YOUR INSTRUCTIONS → Write the listing out again, all of it, word for word.
::::
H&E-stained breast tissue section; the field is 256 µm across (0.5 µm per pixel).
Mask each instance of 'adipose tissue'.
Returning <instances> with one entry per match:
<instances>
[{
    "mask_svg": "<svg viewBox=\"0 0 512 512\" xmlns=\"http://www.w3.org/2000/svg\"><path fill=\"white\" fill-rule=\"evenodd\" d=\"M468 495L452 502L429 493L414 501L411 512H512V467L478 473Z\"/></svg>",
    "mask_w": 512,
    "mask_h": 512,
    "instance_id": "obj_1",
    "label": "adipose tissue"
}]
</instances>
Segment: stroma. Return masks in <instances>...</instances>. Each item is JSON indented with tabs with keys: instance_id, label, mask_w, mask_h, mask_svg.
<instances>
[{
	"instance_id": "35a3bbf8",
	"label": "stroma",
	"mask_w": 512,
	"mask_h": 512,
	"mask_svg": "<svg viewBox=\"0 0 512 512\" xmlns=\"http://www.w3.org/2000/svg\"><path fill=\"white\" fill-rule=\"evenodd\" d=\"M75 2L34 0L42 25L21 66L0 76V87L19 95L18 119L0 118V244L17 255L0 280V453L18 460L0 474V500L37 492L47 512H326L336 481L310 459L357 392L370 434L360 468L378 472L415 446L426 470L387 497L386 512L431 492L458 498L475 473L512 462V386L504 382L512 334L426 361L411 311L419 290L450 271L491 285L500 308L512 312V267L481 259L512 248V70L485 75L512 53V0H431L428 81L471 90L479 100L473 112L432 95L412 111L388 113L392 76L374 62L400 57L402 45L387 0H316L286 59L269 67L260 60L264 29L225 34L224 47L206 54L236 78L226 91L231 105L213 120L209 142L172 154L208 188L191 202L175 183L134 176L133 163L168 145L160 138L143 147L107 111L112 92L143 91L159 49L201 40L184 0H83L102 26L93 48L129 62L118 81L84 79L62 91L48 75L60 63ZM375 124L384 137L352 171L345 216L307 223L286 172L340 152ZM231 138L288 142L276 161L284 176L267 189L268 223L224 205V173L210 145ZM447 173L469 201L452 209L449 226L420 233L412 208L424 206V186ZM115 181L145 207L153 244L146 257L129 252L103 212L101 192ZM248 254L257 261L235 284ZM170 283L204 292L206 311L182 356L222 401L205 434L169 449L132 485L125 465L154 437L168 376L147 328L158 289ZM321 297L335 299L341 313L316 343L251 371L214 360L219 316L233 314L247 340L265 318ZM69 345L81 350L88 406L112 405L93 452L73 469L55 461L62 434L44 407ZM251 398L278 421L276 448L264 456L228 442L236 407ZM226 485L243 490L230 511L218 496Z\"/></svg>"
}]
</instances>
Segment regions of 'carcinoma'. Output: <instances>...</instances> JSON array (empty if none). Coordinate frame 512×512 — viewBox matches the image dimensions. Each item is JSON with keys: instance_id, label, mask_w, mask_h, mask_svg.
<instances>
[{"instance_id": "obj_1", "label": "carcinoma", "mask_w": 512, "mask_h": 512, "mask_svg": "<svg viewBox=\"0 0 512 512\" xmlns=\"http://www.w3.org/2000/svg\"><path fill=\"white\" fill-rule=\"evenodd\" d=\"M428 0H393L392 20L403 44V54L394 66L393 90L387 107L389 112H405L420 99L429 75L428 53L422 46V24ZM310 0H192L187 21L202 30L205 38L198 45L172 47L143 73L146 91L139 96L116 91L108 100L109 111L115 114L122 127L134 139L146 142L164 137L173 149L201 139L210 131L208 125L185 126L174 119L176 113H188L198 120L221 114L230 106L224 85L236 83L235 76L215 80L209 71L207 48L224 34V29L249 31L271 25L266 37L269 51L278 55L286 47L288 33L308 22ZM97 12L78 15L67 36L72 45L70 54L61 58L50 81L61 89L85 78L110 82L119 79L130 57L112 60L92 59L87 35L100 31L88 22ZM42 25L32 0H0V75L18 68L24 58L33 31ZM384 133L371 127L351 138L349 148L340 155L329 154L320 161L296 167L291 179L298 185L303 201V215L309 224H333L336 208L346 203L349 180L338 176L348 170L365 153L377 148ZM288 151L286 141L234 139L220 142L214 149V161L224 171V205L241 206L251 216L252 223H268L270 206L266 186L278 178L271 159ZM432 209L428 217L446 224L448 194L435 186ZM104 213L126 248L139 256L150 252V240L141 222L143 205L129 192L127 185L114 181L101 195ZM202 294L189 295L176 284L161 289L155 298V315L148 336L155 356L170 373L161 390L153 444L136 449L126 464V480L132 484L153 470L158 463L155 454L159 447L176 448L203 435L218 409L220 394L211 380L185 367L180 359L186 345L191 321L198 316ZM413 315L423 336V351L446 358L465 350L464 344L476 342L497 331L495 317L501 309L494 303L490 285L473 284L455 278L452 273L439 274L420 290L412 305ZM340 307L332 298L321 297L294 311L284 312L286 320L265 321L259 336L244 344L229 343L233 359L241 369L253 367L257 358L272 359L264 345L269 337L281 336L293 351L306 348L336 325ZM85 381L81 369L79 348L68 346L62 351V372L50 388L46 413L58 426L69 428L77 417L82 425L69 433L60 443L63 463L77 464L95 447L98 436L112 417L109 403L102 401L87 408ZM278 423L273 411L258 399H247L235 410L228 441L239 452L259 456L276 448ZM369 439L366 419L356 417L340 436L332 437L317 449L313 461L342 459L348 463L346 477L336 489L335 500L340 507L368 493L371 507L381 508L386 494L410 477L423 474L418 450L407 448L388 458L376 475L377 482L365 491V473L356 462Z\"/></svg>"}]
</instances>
::::
RESPONSE FOR THIS EXERCISE →
H&E-stained breast tissue section; the field is 256 µm across (0.5 µm per pixel).
Mask each instance of 'adipose tissue'.
Returning <instances> with one entry per match:
<instances>
[{
    "mask_svg": "<svg viewBox=\"0 0 512 512\" xmlns=\"http://www.w3.org/2000/svg\"><path fill=\"white\" fill-rule=\"evenodd\" d=\"M468 495L452 502L429 493L414 501L411 512H512V467L478 473Z\"/></svg>",
    "mask_w": 512,
    "mask_h": 512,
    "instance_id": "obj_1",
    "label": "adipose tissue"
}]
</instances>
Segment: stroma. Return masks in <instances>...</instances>. Each item is JSON indented with tabs with keys: instance_id, label, mask_w, mask_h, mask_svg.
<instances>
[{
	"instance_id": "35a3bbf8",
	"label": "stroma",
	"mask_w": 512,
	"mask_h": 512,
	"mask_svg": "<svg viewBox=\"0 0 512 512\" xmlns=\"http://www.w3.org/2000/svg\"><path fill=\"white\" fill-rule=\"evenodd\" d=\"M75 2L34 0L42 25L21 66L0 76V87L19 95L18 119L0 118V244L17 255L0 280V453L18 460L0 474V500L37 492L47 512H326L336 481L310 459L357 392L370 434L360 468L378 472L415 446L426 470L387 497L386 512L431 492L458 498L475 473L512 462V386L504 382L512 334L426 361L411 311L419 290L450 271L491 285L500 308L512 312V267L481 259L512 248V70L485 75L512 53V0H431L428 81L471 90L479 100L473 112L432 95L412 111L388 113L392 76L374 62L400 57L402 45L387 0H316L286 59L269 67L260 60L264 29L225 34L224 47L206 54L236 78L226 91L231 105L213 120L209 142L172 154L208 188L191 202L175 183L134 176L133 163L168 145L160 138L143 147L107 111L112 92L143 91L159 49L201 40L184 0H83L102 26L93 48L129 62L118 81L84 79L62 91L48 75L60 63ZM375 124L384 137L352 171L345 216L307 223L286 172L340 152ZM231 138L288 142L276 161L284 176L267 189L268 223L224 205V173L210 145ZM447 173L469 201L452 209L449 226L420 233L412 208L424 206V186ZM115 181L145 207L153 244L146 257L129 252L103 212L101 192ZM248 254L257 261L235 284ZM170 283L204 292L206 311L182 356L222 401L205 434L169 449L132 485L125 465L154 437L168 376L147 328L158 289ZM321 297L335 299L341 313L316 343L251 371L214 360L219 316L233 314L247 340L265 318ZM69 345L81 350L88 406L112 405L93 452L73 469L55 461L62 434L44 407ZM251 398L278 421L276 448L264 456L228 442L236 407ZM226 485L243 490L230 511L218 496Z\"/></svg>"
}]
</instances>
Segment regions of 'carcinoma'. Output: <instances>...</instances> JSON array (empty if none). Coordinate frame 512×512 — viewBox matches the image dimensions. Each item is JSON with keys: instance_id, label, mask_w, mask_h, mask_svg.
<instances>
[{"instance_id": "obj_1", "label": "carcinoma", "mask_w": 512, "mask_h": 512, "mask_svg": "<svg viewBox=\"0 0 512 512\" xmlns=\"http://www.w3.org/2000/svg\"><path fill=\"white\" fill-rule=\"evenodd\" d=\"M428 0H393L392 20L403 44V54L394 66L393 90L387 107L389 112H405L420 99L429 75L428 53L422 46V24ZM310 0H192L187 21L202 30L205 38L198 45L172 47L143 73L146 91L139 96L116 91L108 100L109 111L115 114L122 127L134 139L146 142L164 137L173 149L201 139L210 131L208 125L185 126L174 119L176 113H188L198 120L221 114L230 106L224 85L236 83L235 76L215 80L209 71L207 48L224 34V29L249 31L271 25L266 37L269 51L278 55L286 47L288 33L308 22ZM97 12L78 15L67 36L72 45L70 54L61 58L50 81L61 89L85 78L110 82L119 79L130 57L112 60L92 59L87 35L100 31L88 22ZM42 25L32 0H0V75L18 68L24 58L33 31ZM384 133L371 127L351 138L349 148L340 155L329 154L320 161L296 167L291 179L298 185L303 201V215L309 224H333L336 208L346 203L349 180L338 176L348 170L365 153L377 148ZM288 151L286 141L234 139L220 142L214 149V161L224 171V205L241 206L251 216L252 223H268L270 206L266 186L278 178L271 159ZM432 209L428 217L446 224L448 194L435 186ZM104 213L126 248L139 256L150 252V240L141 222L143 205L129 192L127 185L114 181L101 195ZM202 294L189 295L176 284L161 289L155 298V315L148 336L155 356L170 373L161 390L153 444L136 449L126 464V480L132 484L153 470L158 463L155 454L159 447L176 448L203 435L218 409L220 394L211 380L185 367L180 359L186 345L191 321L198 316ZM413 315L423 336V351L446 358L465 350L464 344L476 342L497 331L495 317L501 309L494 303L490 285L473 284L455 278L452 273L439 274L420 290L412 305ZM340 307L332 298L321 297L294 311L284 312L286 320L265 321L259 336L244 344L229 343L233 359L241 369L253 367L257 358L272 359L264 345L269 337L281 336L293 351L306 348L336 325ZM85 381L81 369L79 348L68 346L62 351V372L50 388L46 413L58 426L69 428L77 417L82 425L69 433L60 443L63 463L77 464L95 447L98 436L112 417L109 403L102 401L87 408ZM278 423L273 411L258 399H247L235 410L228 441L239 452L259 456L276 448ZM369 439L366 419L356 417L340 436L332 437L317 449L313 461L342 459L348 463L346 477L336 489L335 500L340 507L368 493L371 507L381 508L386 494L410 477L423 474L418 450L407 448L388 458L376 475L377 482L365 491V473L356 462Z\"/></svg>"}]
</instances>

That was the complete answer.